┌──
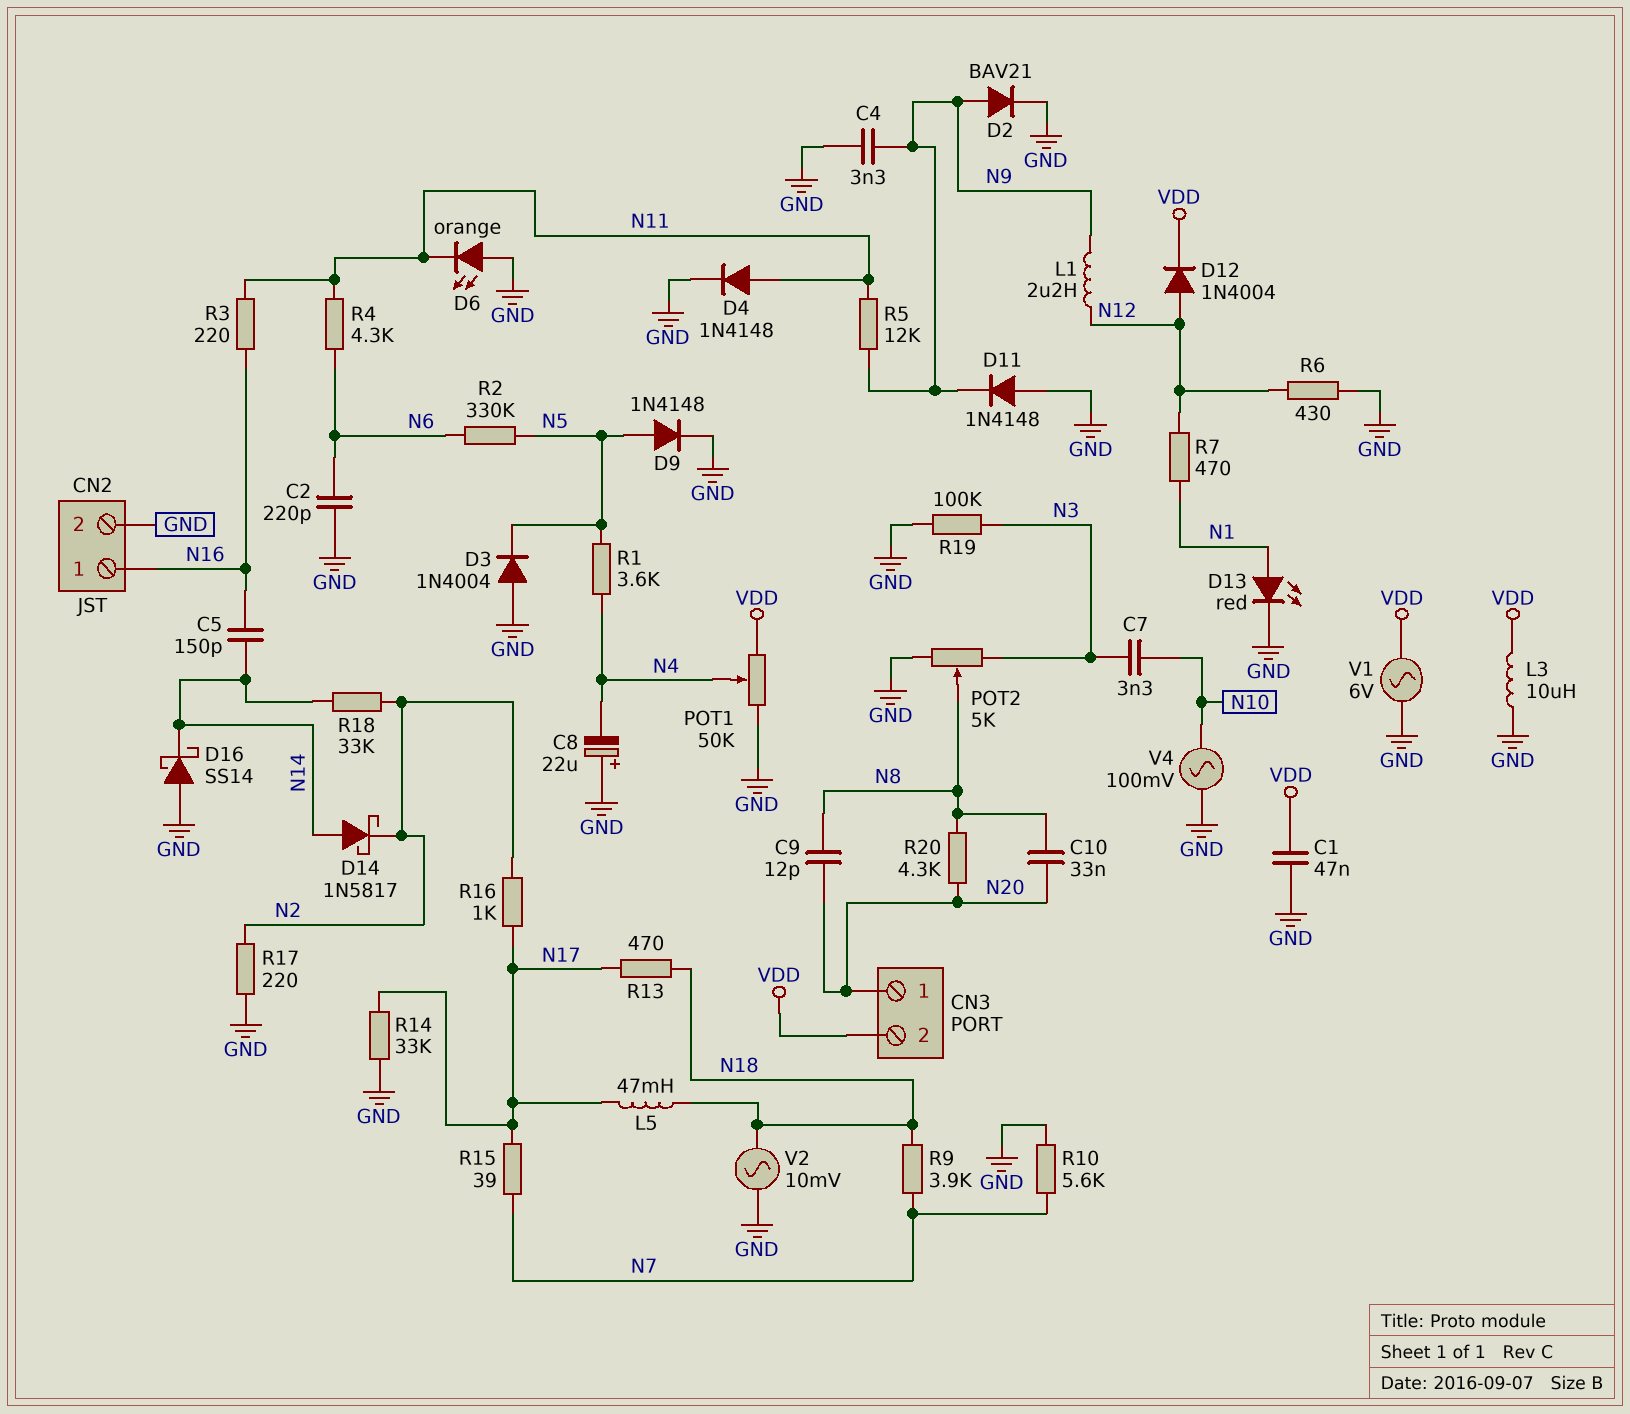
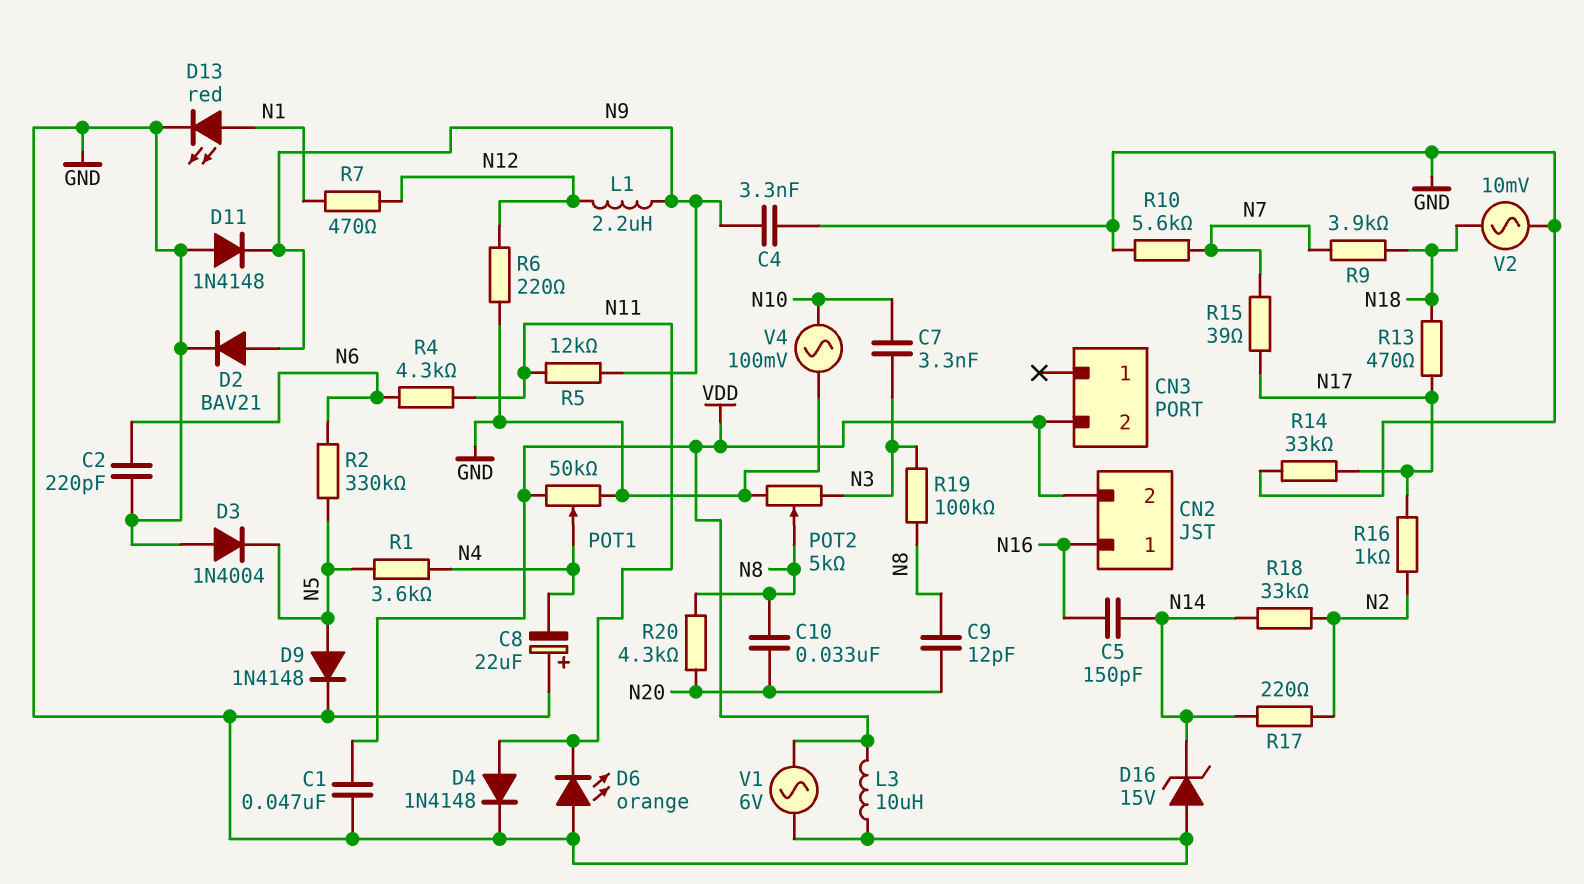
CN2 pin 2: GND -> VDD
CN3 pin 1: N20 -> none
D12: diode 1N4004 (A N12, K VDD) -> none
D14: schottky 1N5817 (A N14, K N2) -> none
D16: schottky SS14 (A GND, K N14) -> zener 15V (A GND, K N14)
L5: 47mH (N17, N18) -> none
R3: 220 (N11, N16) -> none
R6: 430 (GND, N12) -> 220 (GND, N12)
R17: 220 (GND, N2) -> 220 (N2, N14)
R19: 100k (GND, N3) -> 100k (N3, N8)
└──
_WHAT IS REQUIRED:_ Would you copy out the material above exactly, without the pictures in it?

_SOLUTION FOR THIS EXERCISE:_
CN2 pin 2: GND -> VDD
CN3 pin 1: N20 -> none
D12: diode 1N4004 (A N12, K VDD) -> none
D14: schottky 1N5817 (A N14, K N2) -> none
D16: schottky SS14 (A GND, K N14) -> zener 15V (A GND, K N14)
L5: 47mH (N17, N18) -> none
R3: 220 (N11, N16) -> none
R6: 430 (GND, N12) -> 220 (GND, N12)
R17: 220 (GND, N2) -> 220 (N2, N14)
R19: 100k (GND, N3) -> 100k (N3, N8)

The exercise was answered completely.